Records from a dataset:
------------------------
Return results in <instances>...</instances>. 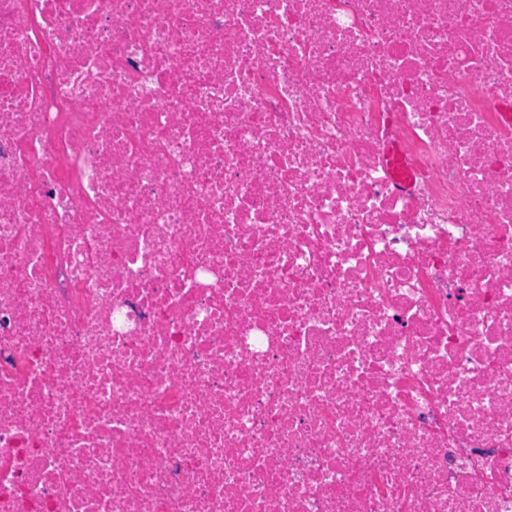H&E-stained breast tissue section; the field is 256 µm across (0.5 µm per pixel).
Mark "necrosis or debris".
I'll use <instances>...</instances> for the list:
<instances>
[{
	"label": "necrosis or debris",
	"mask_w": 512,
	"mask_h": 512,
	"mask_svg": "<svg viewBox=\"0 0 512 512\" xmlns=\"http://www.w3.org/2000/svg\"><path fill=\"white\" fill-rule=\"evenodd\" d=\"M507 103L512 0H0V512H512Z\"/></svg>",
	"instance_id": "1"
}]
</instances>
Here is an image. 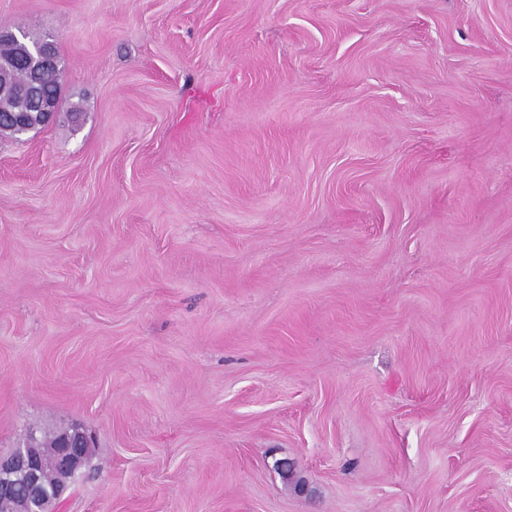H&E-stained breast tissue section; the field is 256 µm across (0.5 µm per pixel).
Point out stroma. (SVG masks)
I'll list each match as a JSON object with an SVG mask.
<instances>
[{
    "instance_id": "1",
    "label": "stroma",
    "mask_w": 512,
    "mask_h": 512,
    "mask_svg": "<svg viewBox=\"0 0 512 512\" xmlns=\"http://www.w3.org/2000/svg\"><path fill=\"white\" fill-rule=\"evenodd\" d=\"M0 29L82 111L0 134V455L90 434L58 512H512V0Z\"/></svg>"
}]
</instances>
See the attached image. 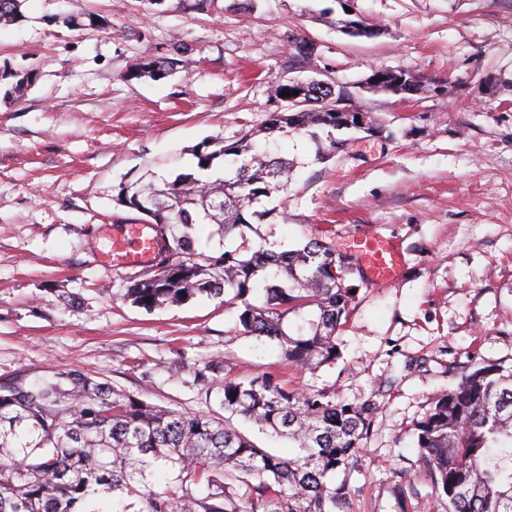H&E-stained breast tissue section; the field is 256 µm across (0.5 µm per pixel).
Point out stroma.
Here are the masks:
<instances>
[{
  "label": "stroma",
  "instance_id": "stroma-1",
  "mask_svg": "<svg viewBox=\"0 0 512 512\" xmlns=\"http://www.w3.org/2000/svg\"><path fill=\"white\" fill-rule=\"evenodd\" d=\"M211 0L163 12L143 0H27L0 27V72H36L18 101L0 98V379L30 383L74 368L155 406L223 416L226 380L271 370L302 390L333 387L378 405L350 477L353 512H445L414 446L435 397L468 367H512V0ZM360 15L372 37L344 34ZM107 16L112 31L72 30L58 14ZM315 48L294 59L291 37ZM189 46L175 73L125 80L145 58ZM374 69L418 76L402 99L364 89ZM342 86L375 133L262 134L273 82ZM253 132L288 158L287 190L261 199L246 235L196 225L197 251L242 242L293 248L319 239L352 255L363 233L399 246L396 280L373 285L361 263L341 320V357L301 371L276 346L240 335L236 309L198 298L148 312L124 299L137 271L104 255L143 216L118 204L145 173L173 180L195 149ZM408 483L398 504L393 487Z\"/></svg>",
  "mask_w": 512,
  "mask_h": 512
}]
</instances>
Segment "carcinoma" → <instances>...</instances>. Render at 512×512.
<instances>
[{"label":"carcinoma","instance_id":"cac0c4a2","mask_svg":"<svg viewBox=\"0 0 512 512\" xmlns=\"http://www.w3.org/2000/svg\"><path fill=\"white\" fill-rule=\"evenodd\" d=\"M26 0H0V25L24 17ZM71 29L112 30L102 15L65 13ZM178 59L158 56L136 64L127 78L168 77ZM405 94L425 92L405 70L373 72ZM16 81L5 97L21 99L35 75L4 73ZM290 93L283 97L282 93ZM267 133L310 127L356 130L364 112H338L351 100L322 81L305 87L276 81ZM253 134L209 152H196L197 172L158 187L139 178L123 184L118 204L150 198L145 222L162 224L172 249L126 288L132 305L152 310L198 296L239 308V331L271 342L289 364L304 370L340 358L336 331L355 299L345 284L346 258L317 240L297 249L264 243L250 252H197L191 230L220 224L224 235L252 229L244 213L259 198L288 187L289 163L254 150ZM224 158V173L209 174ZM264 291L253 304L249 295ZM314 309L292 336L289 315ZM224 411L260 428L285 433L301 454L282 458L257 447L227 420L158 409L76 370L54 381H0V512H350L348 479L369 433L377 404L349 402L325 389L300 392L265 371L246 382H224ZM415 448L430 483L447 498L446 512H512V369L472 366L441 393L416 425Z\"/></svg>","mask_w":512,"mask_h":512}]
</instances>
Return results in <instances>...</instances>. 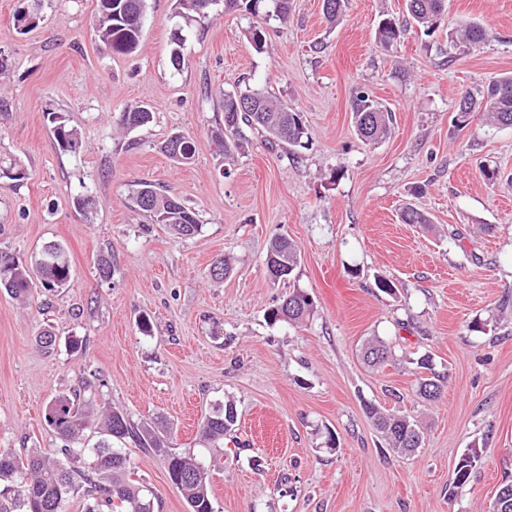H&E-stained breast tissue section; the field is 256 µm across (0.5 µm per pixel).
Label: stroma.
I'll return each instance as SVG.
<instances>
[{"instance_id":"1","label":"stroma","mask_w":512,"mask_h":512,"mask_svg":"<svg viewBox=\"0 0 512 512\" xmlns=\"http://www.w3.org/2000/svg\"><path fill=\"white\" fill-rule=\"evenodd\" d=\"M20 5L0 0V157L29 176L0 187V252L31 263L60 243L71 277L55 293L0 290V449L57 447L49 403L94 376L97 410L162 427L182 454H201L199 422L234 403L224 464L210 473L217 512H492L499 484L512 481V127L488 126L480 112L458 127L453 116L462 91L480 94L512 74V0H448L446 25L478 22L486 39L477 46L412 27L381 47L377 24L405 19L404 0H348L333 23L322 0H293L258 51L245 37L256 17L219 7L194 29L179 70L170 63L176 0H148L131 56L102 51L97 0H45L25 32L14 20ZM244 86L302 112L309 149L290 157L247 129L241 149L220 151L211 138L224 121L220 94ZM357 87L394 113L372 146L351 123ZM139 104L154 120L125 132L116 119ZM52 112L78 130L82 152L62 150ZM175 132L193 138L192 163L162 151ZM139 180L172 189L198 212L201 233L181 237L131 209ZM81 193L92 214L74 208ZM408 203L430 224L403 223ZM280 234L301 261L275 286L265 258ZM220 256L233 269L214 279ZM380 275L394 293L377 288ZM293 286L312 297L313 317L268 321ZM143 315L151 334L138 328ZM45 330L84 337L86 349L44 352ZM374 337L394 351L379 370L361 358ZM424 354L447 376L432 404L415 393ZM369 404L418 420L423 447L393 452ZM474 447L481 459L455 486L456 464ZM130 453L158 512H188L163 457Z\"/></svg>"}]
</instances>
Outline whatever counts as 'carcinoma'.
Returning a JSON list of instances; mask_svg holds the SVG:
<instances>
[{
	"label": "carcinoma",
	"instance_id": "obj_1",
	"mask_svg": "<svg viewBox=\"0 0 512 512\" xmlns=\"http://www.w3.org/2000/svg\"><path fill=\"white\" fill-rule=\"evenodd\" d=\"M42 0H29L21 7L15 21L21 31L35 26ZM178 13L184 20L181 41L172 42L170 62L174 69L185 63L184 46L192 27L210 16L215 0H177ZM229 9H245L263 21H285L291 9V0H225ZM407 13L412 23L427 33L439 30L448 12V0H407ZM147 20V0H98L95 31L105 52L112 55H131L141 43ZM408 24L393 17L383 18L376 31V40L382 45L399 41L406 34ZM462 39L471 45L484 40L483 28L469 23L459 29L448 30V39ZM224 124L212 131V138L220 150L228 155L240 147L242 126L260 130L266 141L296 156L309 148V136L303 114L288 106L268 91L246 87L221 94ZM475 111L484 114L486 122L494 127H512V75L490 81L481 99L470 91L460 93L454 122L459 127L468 124ZM351 115L357 135L368 144L382 140L389 132L392 111L371 95L357 87L351 95ZM153 120L147 105H136L121 113L118 125L128 131L146 126ZM53 134L67 151L76 154L83 148L78 130L70 127L62 115L52 117ZM181 141L180 154L171 159L188 164L195 156V143L190 137L175 133ZM28 178V171L15 159L0 160V181L12 182L18 187ZM131 206L149 217L153 224H163L184 237L202 231L197 212L187 207L173 193L161 192L147 181L135 183L130 196ZM49 262L30 267L15 257L0 253L8 260L0 271V288L16 296L27 295L34 283L47 291L64 287L70 279V262L64 246L49 243ZM300 261L298 247L286 235L270 242L266 266L273 282L289 279ZM314 313V302L309 295L295 288L279 299L267 317L272 322L300 324ZM363 359L379 369L393 359L391 347L384 341L373 339L363 348ZM419 378L417 394L426 401L441 398L446 378L435 371L428 355L417 361ZM95 388L91 382L68 394H62L49 404V409L59 412V417L49 422L59 446L50 450L32 448L25 454L11 450L0 451V512H64L72 503L80 512H155L152 490L135 478L136 471L131 455L117 444L132 441L136 447L164 457L167 476L180 483L188 512H217L209 481V468L224 457V436L237 423V410L233 403L217 405L204 416L199 424V442L204 446L201 456L180 454L168 446L164 433L149 424L133 422L126 413L112 409L105 413L104 421L97 422L93 404ZM375 429L381 433L388 446L398 454H409L421 447L424 431L421 424L405 414L388 413L373 405L365 407ZM97 440H92V433ZM480 461V451L470 448L464 453L455 469L454 484L468 482L473 469ZM512 481H504L497 491L493 512H512Z\"/></svg>",
	"mask_w": 512,
	"mask_h": 512
}]
</instances>
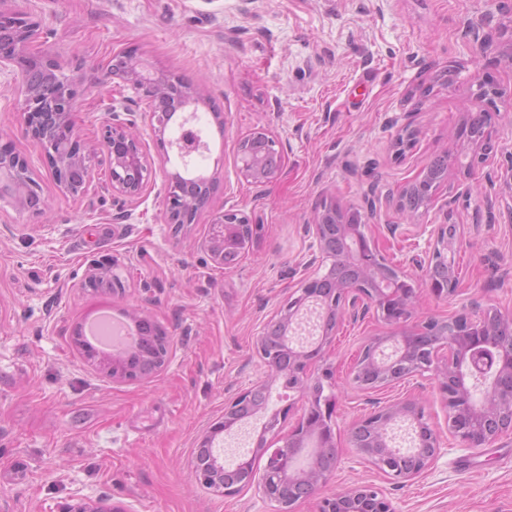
------------------------
→ **PROBLEM DETAILS**
Track down all lines above with the string "carcinoma" and copy them.

→ **REPLY**
Segment "carcinoma" → <instances>...</instances>. Render at 512×512.
[{"label":"carcinoma","instance_id":"cac0c4a2","mask_svg":"<svg viewBox=\"0 0 512 512\" xmlns=\"http://www.w3.org/2000/svg\"><path fill=\"white\" fill-rule=\"evenodd\" d=\"M26 0H0V25L24 17ZM71 29L112 30L102 15L65 13ZM178 59L158 56L136 64L127 78L168 77ZM405 94L425 92L405 70L373 72ZM16 81L5 97L21 99L35 75L4 73ZM290 93L283 97L282 93ZM267 133L310 127L356 130L364 112H338L351 100L322 81L305 87L276 81ZM253 134L209 152H196L197 172L158 187L139 178L123 184L118 204L150 198L145 222L162 224L172 249L126 288L132 305L152 310L198 296L239 308V331L271 342L289 364L304 370L340 358L336 331L355 299L345 284L346 258L317 240L297 249L264 243L250 252H197L191 230L220 224L224 235L252 229L244 213L259 198L288 187L289 163L254 150ZM224 158V173L209 174ZM264 291L253 304L249 295ZM314 309L292 336L289 315ZM224 411L260 428L285 433L301 454L282 458L257 447L227 420L158 409L76 370L54 381H0V512H350L348 479L369 433L377 404L349 402L325 389L300 392L265 371L246 382H224ZM415 448L430 483L447 498L446 512H512V369L472 366L441 393L416 425Z\"/></svg>","mask_w":512,"mask_h":512}]
Outline whatever counts as 'carcinoma'.
	"label": "carcinoma",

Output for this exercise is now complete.